Problem details: Among the lines below, a stretch begins at the one with "The leaf-green banana" and ends at the one with "The leaf-green headset". Repeat that stretch exactly, ends included.

Material shown:
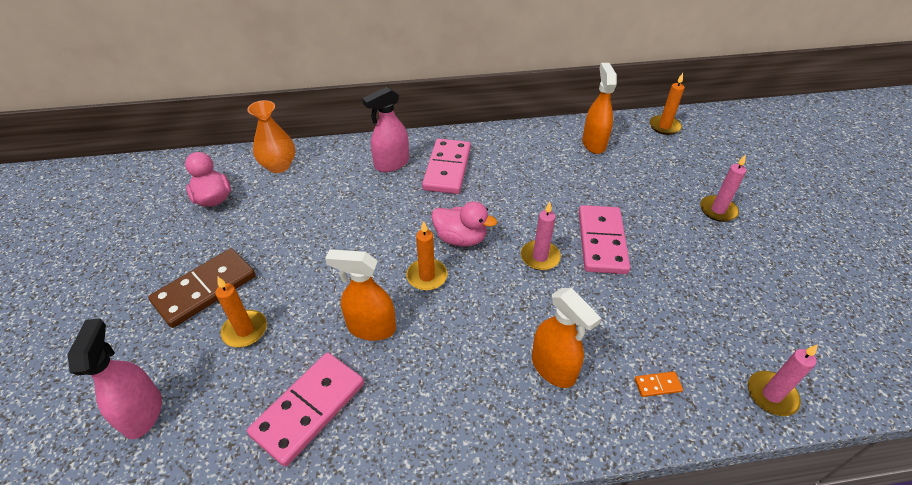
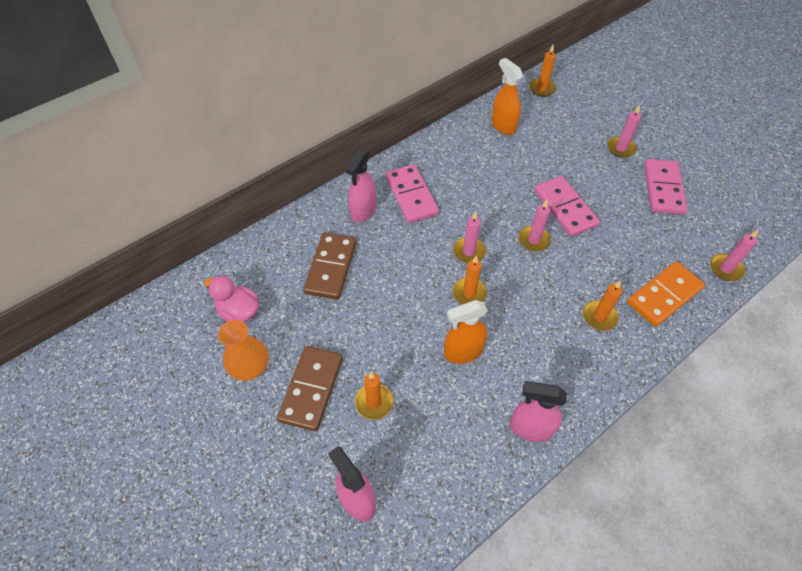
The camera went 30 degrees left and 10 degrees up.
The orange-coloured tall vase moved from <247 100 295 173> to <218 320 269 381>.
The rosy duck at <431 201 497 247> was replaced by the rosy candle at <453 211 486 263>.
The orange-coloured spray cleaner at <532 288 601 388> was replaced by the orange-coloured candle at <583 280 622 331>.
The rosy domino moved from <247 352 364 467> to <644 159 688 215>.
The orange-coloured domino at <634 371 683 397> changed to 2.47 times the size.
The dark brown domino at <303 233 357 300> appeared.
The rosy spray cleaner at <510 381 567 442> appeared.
---
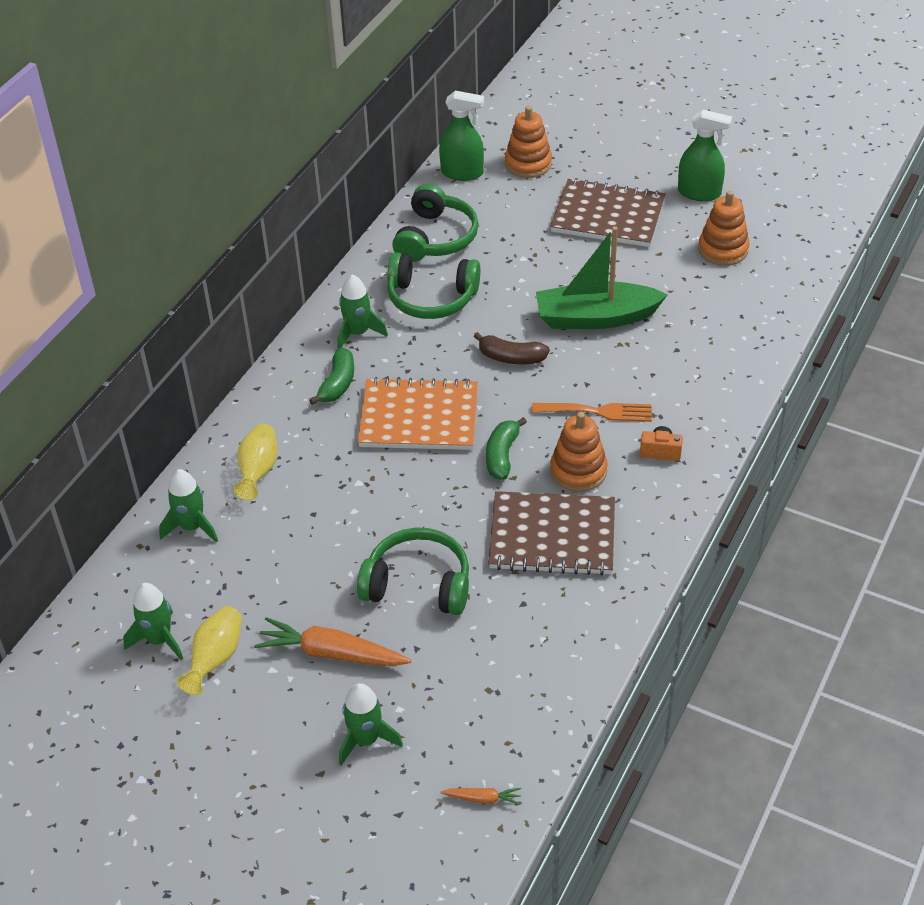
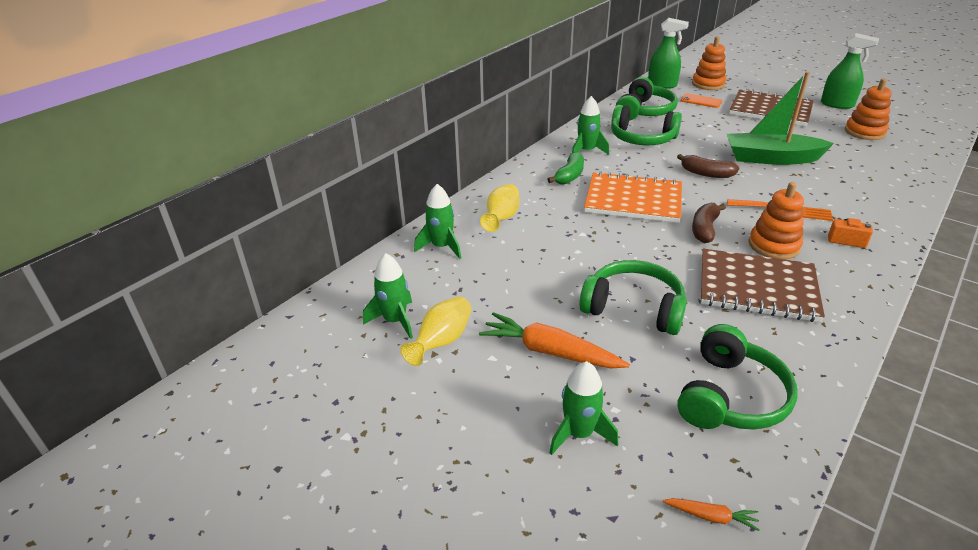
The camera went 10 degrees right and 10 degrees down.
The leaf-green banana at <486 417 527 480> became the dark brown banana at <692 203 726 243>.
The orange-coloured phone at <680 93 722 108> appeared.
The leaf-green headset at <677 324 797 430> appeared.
==
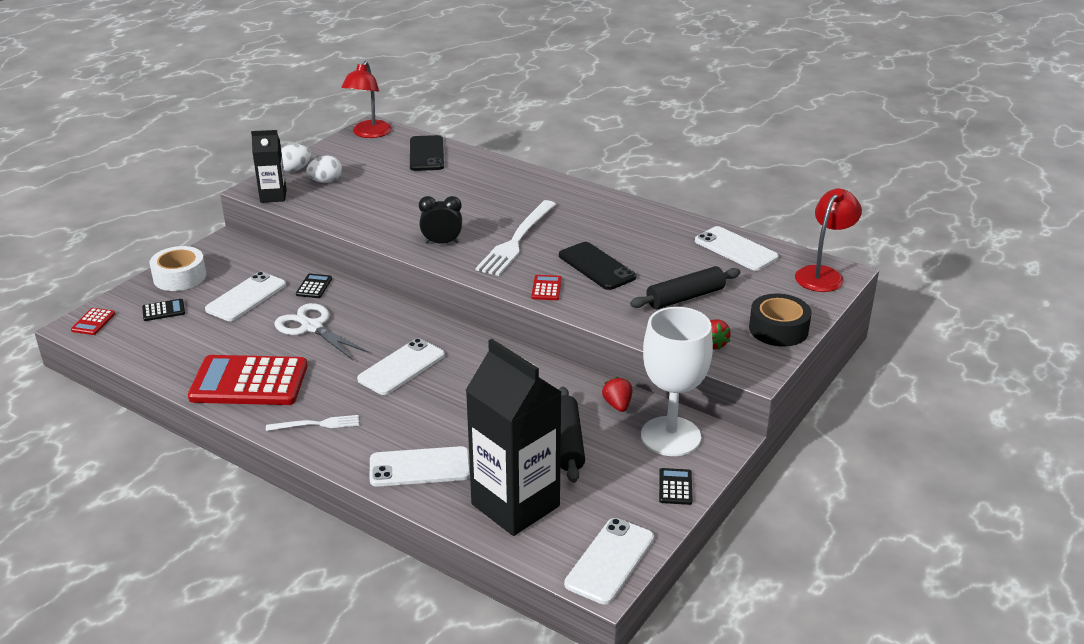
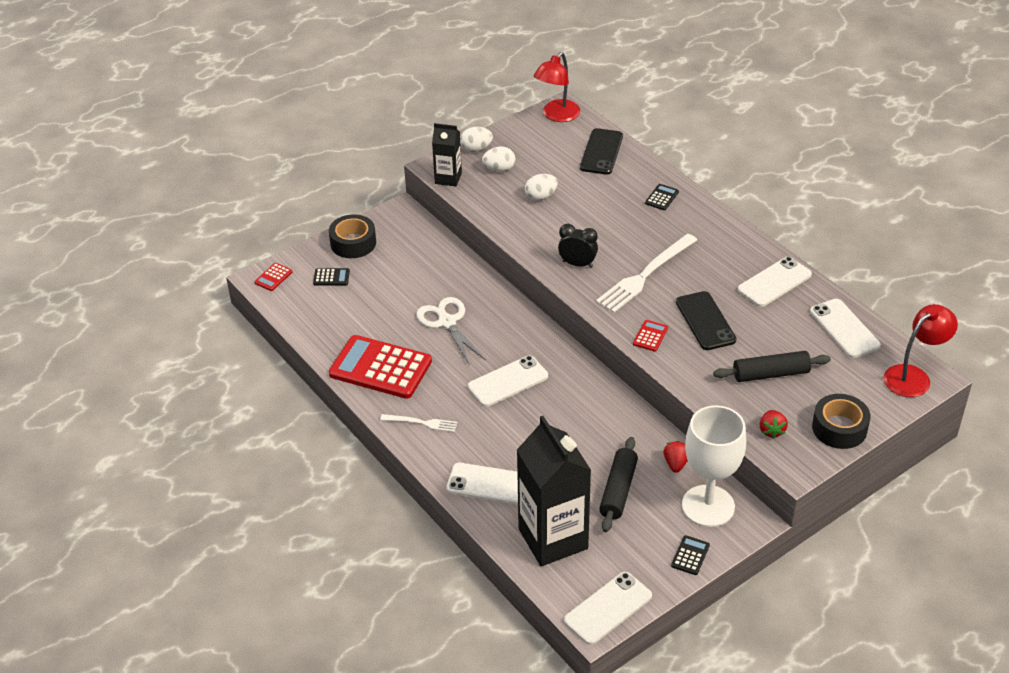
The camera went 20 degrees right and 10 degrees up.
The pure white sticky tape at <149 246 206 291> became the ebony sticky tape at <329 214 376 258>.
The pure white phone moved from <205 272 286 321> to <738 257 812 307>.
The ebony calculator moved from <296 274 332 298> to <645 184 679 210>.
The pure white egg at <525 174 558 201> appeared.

Answer space:
The leaf-green banana at <486 417 527 480> became the dark brown banana at <692 203 726 243>.
The orange-coloured phone at <680 93 722 108> appeared.
The leaf-green headset at <677 324 797 430> appeared.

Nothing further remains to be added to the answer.